═════ Data for analysis
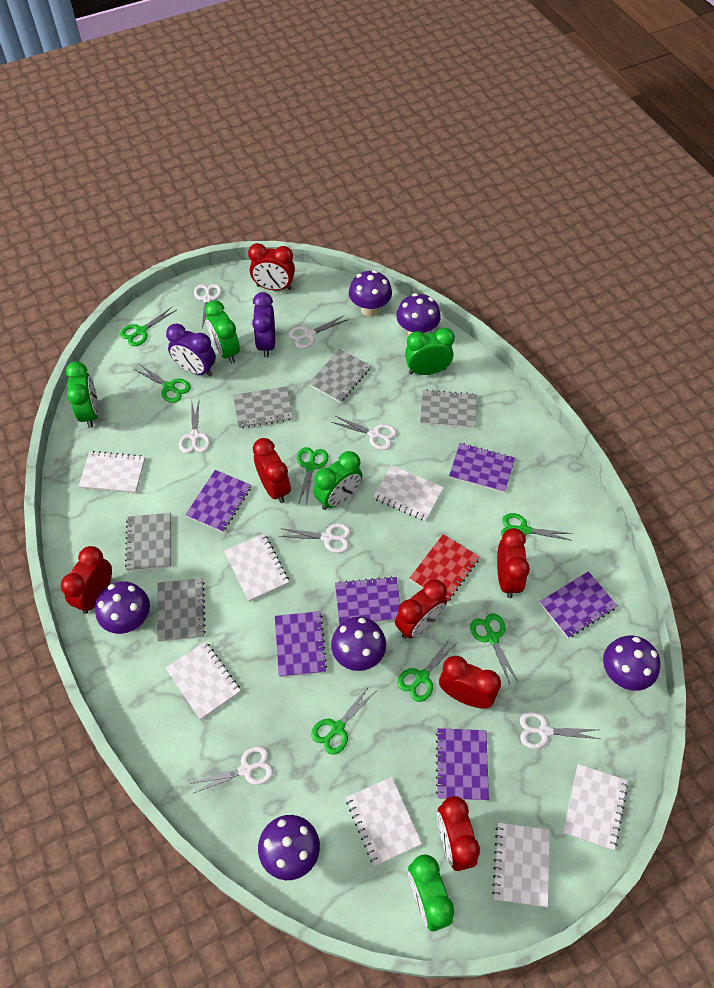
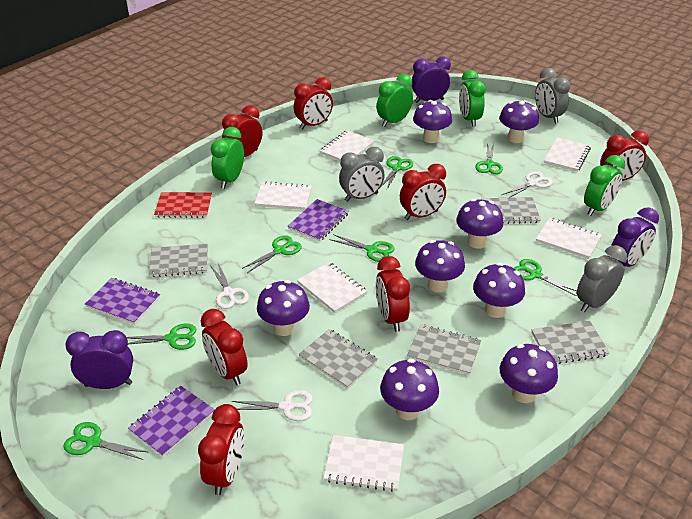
green clock: 5 -> 4
grey clock: 0 -> 3
purple clock: 2 -> 3
purple mushroom: 6 -> 8
purple notebook: 6 -> 3
white notebook: 7 -> 6
white scissors: 7 -> 3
══════════
(Exercise) The pictures stay out of the copy. Set down the entries above precisely.

(Exercise output)
green clock: 5 -> 4
grey clock: 0 -> 3
purple clock: 2 -> 3
purple mushroom: 6 -> 8
purple notebook: 6 -> 3
white notebook: 7 -> 6
white scissors: 7 -> 3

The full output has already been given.